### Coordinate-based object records
·····

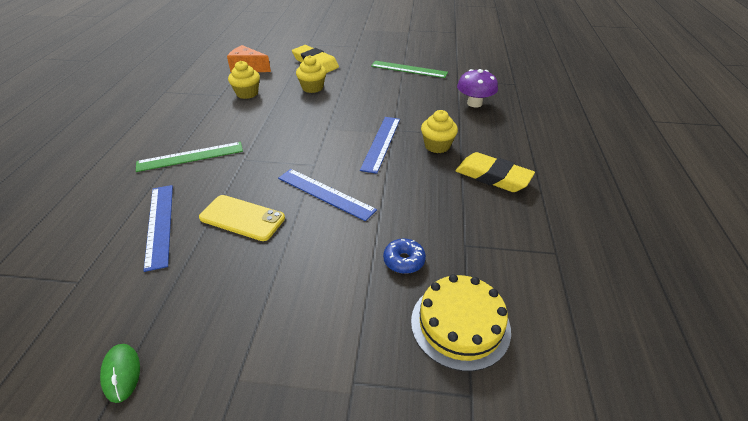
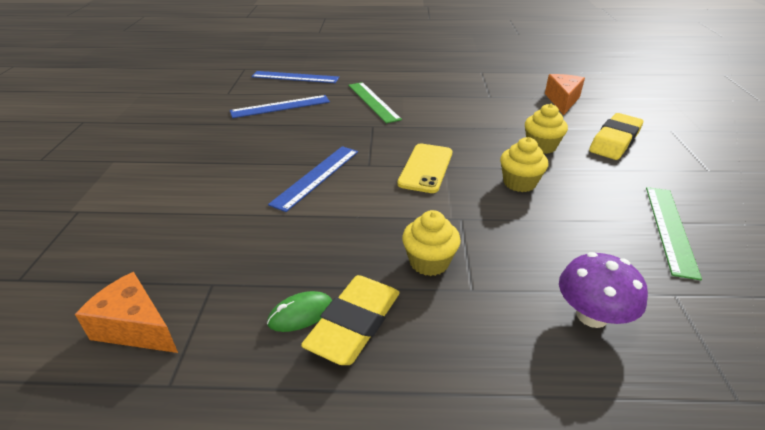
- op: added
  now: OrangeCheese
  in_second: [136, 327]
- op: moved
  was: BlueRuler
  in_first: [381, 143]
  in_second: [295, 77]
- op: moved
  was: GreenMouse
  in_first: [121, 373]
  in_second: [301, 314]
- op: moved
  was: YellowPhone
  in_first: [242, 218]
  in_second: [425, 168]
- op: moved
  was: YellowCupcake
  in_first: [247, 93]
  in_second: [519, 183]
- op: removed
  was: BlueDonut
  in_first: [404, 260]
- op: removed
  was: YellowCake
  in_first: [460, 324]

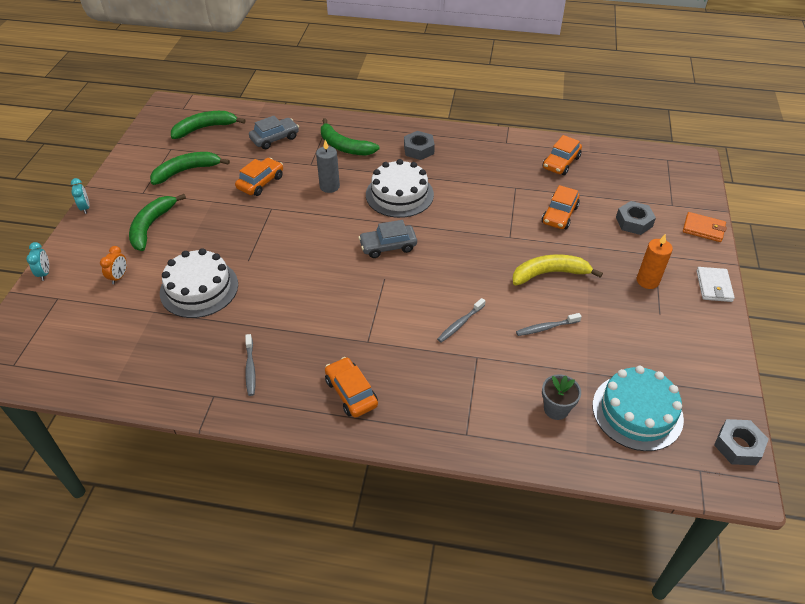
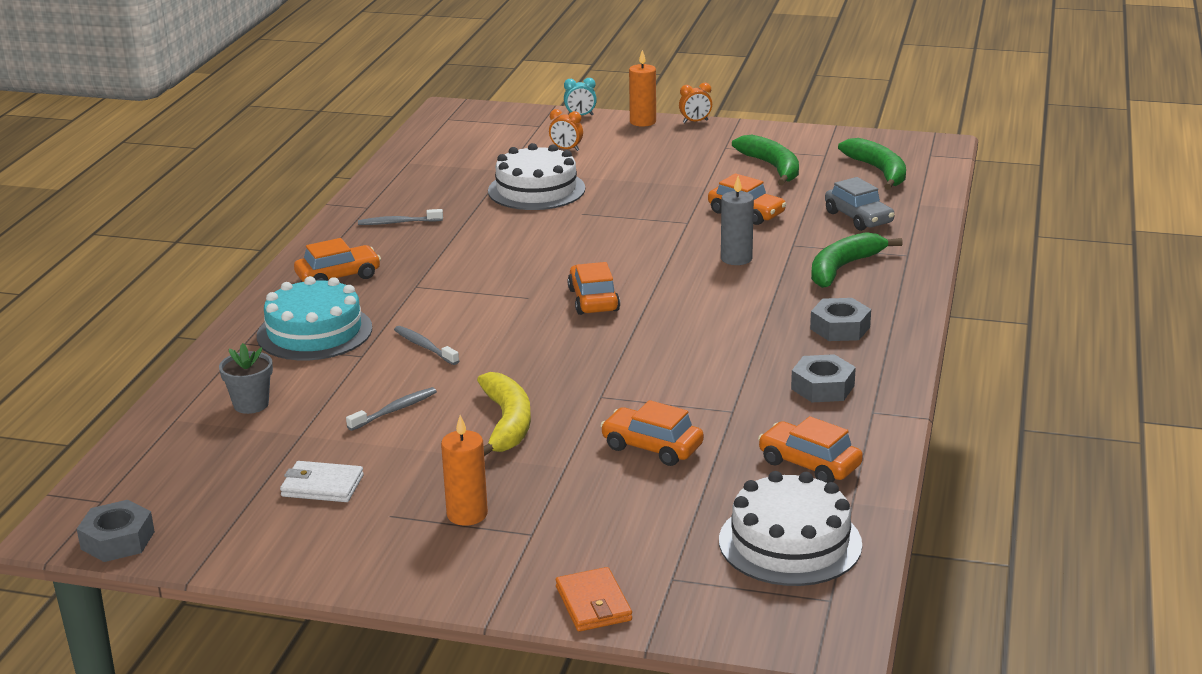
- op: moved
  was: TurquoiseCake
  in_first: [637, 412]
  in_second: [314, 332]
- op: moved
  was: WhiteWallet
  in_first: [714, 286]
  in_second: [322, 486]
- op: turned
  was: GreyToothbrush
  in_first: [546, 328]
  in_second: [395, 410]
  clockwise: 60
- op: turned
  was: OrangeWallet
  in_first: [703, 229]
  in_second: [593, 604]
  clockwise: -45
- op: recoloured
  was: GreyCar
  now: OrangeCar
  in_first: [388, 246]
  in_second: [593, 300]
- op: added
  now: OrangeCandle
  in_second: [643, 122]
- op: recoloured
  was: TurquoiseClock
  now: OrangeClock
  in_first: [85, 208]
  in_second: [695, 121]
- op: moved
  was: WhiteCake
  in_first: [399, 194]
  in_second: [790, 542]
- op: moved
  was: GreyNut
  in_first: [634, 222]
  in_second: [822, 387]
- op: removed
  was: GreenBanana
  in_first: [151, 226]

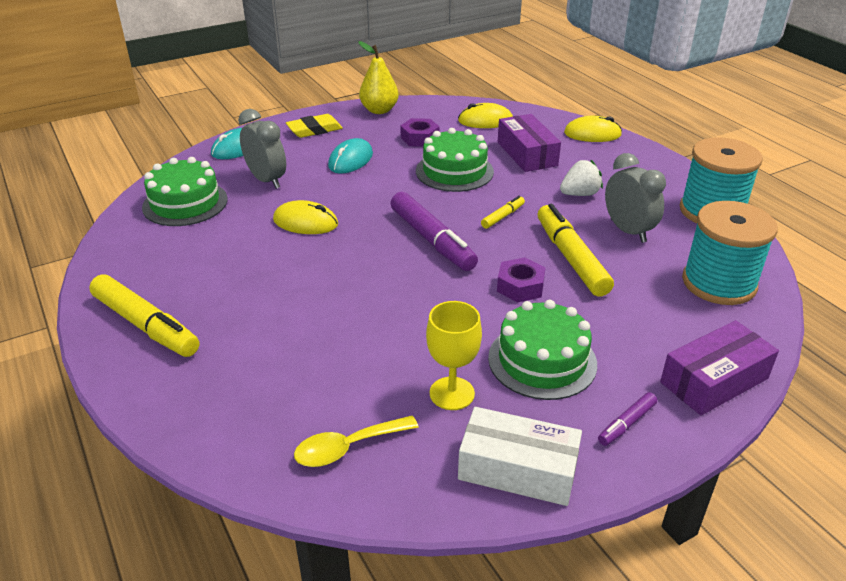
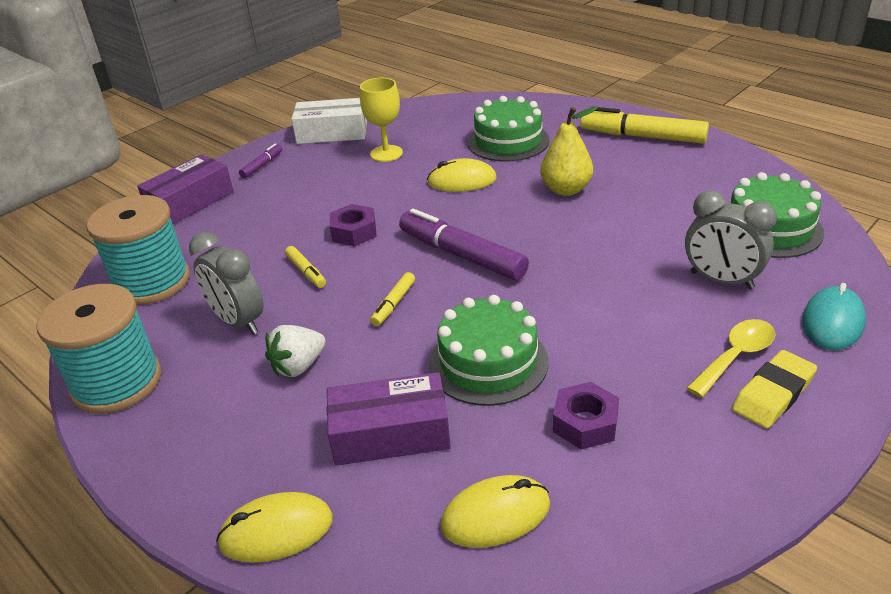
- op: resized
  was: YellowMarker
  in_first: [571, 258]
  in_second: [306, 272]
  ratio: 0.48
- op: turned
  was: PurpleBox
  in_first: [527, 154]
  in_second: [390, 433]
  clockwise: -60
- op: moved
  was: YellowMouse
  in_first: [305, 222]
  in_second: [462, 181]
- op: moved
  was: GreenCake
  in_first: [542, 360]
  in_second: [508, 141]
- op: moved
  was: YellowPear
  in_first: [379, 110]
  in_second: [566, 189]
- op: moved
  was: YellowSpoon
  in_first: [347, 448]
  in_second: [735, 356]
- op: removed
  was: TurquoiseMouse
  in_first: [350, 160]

·····

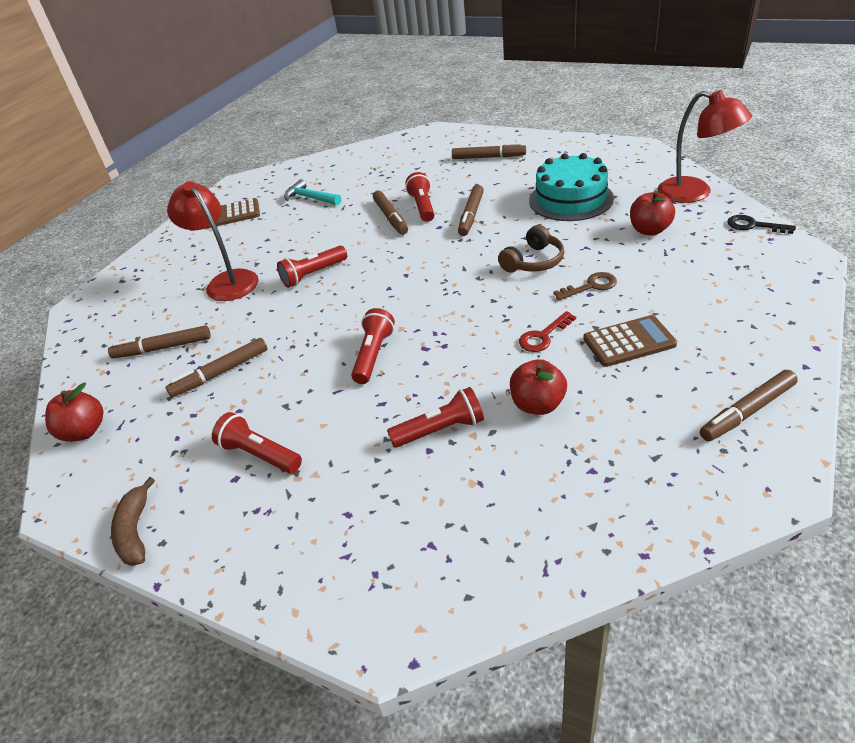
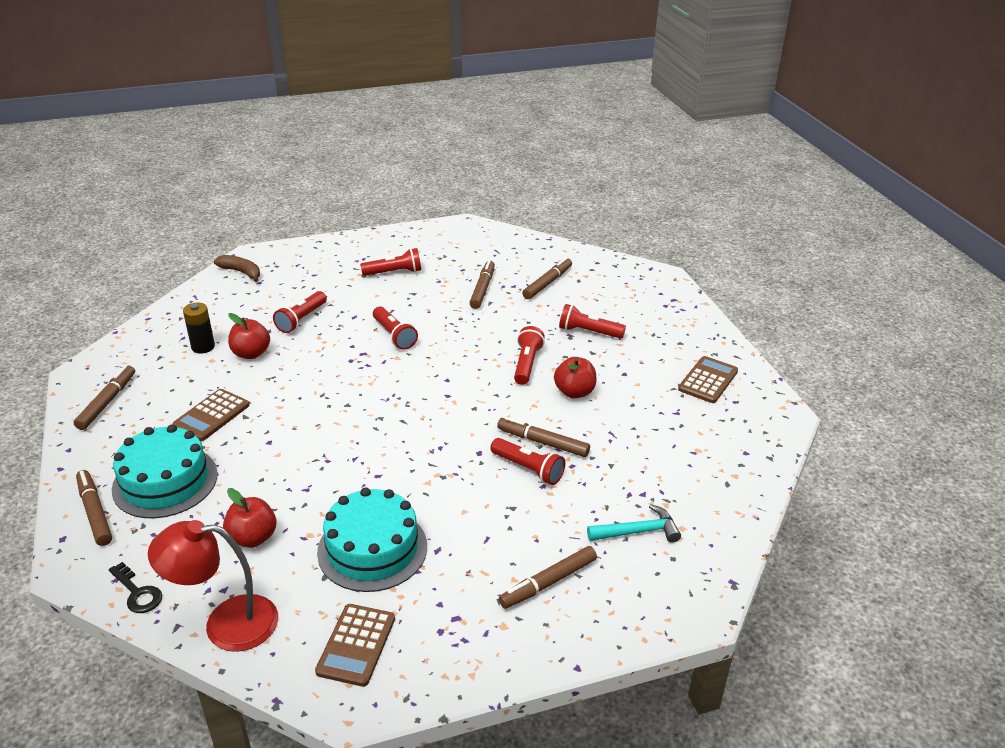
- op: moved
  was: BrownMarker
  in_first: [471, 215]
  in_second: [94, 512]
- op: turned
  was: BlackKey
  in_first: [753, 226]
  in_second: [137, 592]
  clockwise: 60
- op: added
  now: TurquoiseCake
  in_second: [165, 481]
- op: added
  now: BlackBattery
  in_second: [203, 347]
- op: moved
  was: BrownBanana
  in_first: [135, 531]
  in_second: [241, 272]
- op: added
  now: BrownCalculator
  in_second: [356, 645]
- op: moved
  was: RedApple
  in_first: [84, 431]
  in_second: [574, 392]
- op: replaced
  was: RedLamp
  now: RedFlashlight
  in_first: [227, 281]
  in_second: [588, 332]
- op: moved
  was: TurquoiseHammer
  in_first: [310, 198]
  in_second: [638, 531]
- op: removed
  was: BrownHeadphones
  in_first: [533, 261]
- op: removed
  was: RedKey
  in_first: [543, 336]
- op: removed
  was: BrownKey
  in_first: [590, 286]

·····

For this task, write out exactly the lines of the entries above, starting at the line with "in_first: [310, 198]" and ending at the line with "in_first: [590, 286]", both included, and no others.

### RESPONSE BELOW
  in_first: [310, 198]
  in_second: [638, 531]
- op: removed
  was: BrownHeadphones
  in_first: [533, 261]
- op: removed
  was: RedKey
  in_first: [543, 336]
- op: removed
  was: BrownKey
  in_first: [590, 286]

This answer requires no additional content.